Raw records »
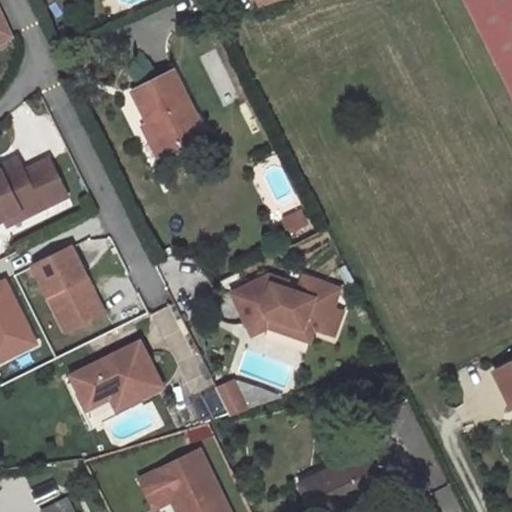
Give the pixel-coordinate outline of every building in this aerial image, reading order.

...

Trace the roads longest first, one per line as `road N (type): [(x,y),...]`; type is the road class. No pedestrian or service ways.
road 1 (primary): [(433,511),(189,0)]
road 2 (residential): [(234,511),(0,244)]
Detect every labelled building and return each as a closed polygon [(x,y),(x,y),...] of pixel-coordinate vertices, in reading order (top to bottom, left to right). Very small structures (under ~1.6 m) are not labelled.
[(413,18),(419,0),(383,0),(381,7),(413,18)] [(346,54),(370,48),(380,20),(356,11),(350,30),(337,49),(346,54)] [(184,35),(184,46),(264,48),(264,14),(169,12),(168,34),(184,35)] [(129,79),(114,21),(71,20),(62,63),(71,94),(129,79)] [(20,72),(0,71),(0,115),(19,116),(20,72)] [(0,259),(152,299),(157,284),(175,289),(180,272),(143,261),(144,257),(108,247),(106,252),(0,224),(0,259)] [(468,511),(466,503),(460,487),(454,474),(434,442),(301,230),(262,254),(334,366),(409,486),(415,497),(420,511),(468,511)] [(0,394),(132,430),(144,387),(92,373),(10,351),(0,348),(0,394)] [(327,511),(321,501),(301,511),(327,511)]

==

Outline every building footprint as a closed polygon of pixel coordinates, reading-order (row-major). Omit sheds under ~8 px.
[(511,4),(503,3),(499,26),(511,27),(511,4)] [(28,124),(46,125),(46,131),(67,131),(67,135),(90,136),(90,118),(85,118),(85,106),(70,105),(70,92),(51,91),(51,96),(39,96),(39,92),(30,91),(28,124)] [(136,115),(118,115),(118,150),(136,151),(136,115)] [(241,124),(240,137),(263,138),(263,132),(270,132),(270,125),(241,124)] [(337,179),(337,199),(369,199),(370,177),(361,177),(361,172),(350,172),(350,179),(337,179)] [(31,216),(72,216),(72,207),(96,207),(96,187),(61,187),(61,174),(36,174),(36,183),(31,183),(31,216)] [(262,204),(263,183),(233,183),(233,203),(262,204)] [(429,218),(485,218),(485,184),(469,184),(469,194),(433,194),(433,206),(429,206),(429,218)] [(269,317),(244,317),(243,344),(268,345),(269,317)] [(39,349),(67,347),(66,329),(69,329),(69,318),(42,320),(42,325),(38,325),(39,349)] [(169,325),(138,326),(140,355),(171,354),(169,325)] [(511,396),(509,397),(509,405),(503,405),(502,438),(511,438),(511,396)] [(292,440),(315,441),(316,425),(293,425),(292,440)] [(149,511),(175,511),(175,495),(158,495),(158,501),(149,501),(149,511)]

Work to do »
Copy out, as a numbered list with blank lines dropped, everything in the material from the line containing "Trace the roads" down to the line containing "road 2 (residential): [(234,511),(0,244)]".

Written response »
1. Trace the roads longest first, one per line as `road N (type): [(x,y),...]`; type is the road class. No pedestrian or service ways.
2. road 1 (primary): [(433,511),(189,0)]
3. road 2 (residential): [(234,511),(0,244)]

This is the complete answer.